Data excerpts
- Opening Delimiter -

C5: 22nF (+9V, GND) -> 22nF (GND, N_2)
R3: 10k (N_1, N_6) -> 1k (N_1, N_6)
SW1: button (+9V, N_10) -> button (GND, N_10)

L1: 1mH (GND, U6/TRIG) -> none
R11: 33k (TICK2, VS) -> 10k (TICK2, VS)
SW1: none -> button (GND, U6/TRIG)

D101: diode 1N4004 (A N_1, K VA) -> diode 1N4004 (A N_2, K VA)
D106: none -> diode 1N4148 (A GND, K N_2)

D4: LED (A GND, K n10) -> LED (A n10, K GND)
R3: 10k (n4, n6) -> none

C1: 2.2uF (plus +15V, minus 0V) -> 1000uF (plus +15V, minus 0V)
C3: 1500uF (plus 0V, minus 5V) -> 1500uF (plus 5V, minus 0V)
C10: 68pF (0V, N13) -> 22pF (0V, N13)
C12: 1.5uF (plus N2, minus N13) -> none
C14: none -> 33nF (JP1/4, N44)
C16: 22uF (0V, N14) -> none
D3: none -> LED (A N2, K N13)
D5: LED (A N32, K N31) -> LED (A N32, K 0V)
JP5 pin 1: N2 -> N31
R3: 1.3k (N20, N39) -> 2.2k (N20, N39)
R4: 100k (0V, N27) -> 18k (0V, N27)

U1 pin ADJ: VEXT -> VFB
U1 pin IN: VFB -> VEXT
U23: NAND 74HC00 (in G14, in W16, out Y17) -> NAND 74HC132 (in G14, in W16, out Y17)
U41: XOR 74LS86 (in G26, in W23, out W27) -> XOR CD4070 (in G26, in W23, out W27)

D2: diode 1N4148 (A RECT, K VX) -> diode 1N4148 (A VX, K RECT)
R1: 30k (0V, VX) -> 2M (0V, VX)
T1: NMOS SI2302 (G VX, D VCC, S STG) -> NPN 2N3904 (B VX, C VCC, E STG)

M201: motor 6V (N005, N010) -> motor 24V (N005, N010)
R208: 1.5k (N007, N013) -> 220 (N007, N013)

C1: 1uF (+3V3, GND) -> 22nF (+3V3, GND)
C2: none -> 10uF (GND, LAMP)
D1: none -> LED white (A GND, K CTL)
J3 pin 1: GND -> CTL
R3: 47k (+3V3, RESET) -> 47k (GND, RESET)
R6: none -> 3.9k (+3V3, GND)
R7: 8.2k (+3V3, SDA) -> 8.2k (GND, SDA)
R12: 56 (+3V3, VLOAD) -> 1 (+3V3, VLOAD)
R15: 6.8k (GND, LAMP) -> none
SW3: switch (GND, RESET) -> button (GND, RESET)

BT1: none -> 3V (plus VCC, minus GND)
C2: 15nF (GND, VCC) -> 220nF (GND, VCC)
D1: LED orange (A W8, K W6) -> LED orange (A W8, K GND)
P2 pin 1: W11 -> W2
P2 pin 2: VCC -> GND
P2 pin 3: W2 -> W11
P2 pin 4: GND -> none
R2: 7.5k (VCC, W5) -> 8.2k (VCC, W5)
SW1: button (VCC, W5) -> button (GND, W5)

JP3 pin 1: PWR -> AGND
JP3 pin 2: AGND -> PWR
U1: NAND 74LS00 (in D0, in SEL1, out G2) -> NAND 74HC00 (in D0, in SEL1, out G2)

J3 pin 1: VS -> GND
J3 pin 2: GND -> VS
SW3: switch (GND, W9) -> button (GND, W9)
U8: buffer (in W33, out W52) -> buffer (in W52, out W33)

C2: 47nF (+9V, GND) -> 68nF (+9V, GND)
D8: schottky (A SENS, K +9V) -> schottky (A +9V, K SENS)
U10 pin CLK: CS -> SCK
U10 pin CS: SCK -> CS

- Closing Delimiter -

§ Exercise directions: Please retype, exactly as written, every line from the line containing "J3 pin 1: GND -> CTL" through the last line of the records above, including both of those lines, and nothing else.

§ Task answer:
J3 pin 1: GND -> CTL
R3: 47k (+3V3, RESET) -> 47k (GND, RESET)
R6: none -> 3.9k (+3V3, GND)
R7: 8.2k (+3V3, SDA) -> 8.2k (GND, SDA)
R12: 56 (+3V3, VLOAD) -> 1 (+3V3, VLOAD)
R15: 6.8k (GND, LAMP) -> none
SW3: switch (GND, RESET) -> button (GND, RESET)

BT1: none -> 3V (plus VCC, minus GND)
C2: 15nF (GND, VCC) -> 220nF (GND, VCC)
D1: LED orange (A W8, K W6) -> LED orange (A W8, K GND)
P2 pin 1: W11 -> W2
P2 pin 2: VCC -> GND
P2 pin 3: W2 -> W11
P2 pin 4: GND -> none
R2: 7.5k (VCC, W5) -> 8.2k (VCC, W5)
SW1: button (VCC, W5) -> button (GND, W5)

JP3 pin 1: PWR -> AGND
JP3 pin 2: AGND -> PWR
U1: NAND 74LS00 (in D0, in SEL1, out G2) -> NAND 74HC00 (in D0, in SEL1, out G2)

J3 pin 1: VS -> GND
J3 pin 2: GND -> VS
SW3: switch (GND, W9) -> button (GND, W9)
U8: buffer (in W33, out W52) -> buffer (in W52, out W33)

C2: 47nF (+9V, GND) -> 68nF (+9V, GND)
D8: schottky (A SENS, K +9V) -> schottky (A +9V, K SENS)
U10 pin CLK: CS -> SCK
U10 pin CS: SCK -> CS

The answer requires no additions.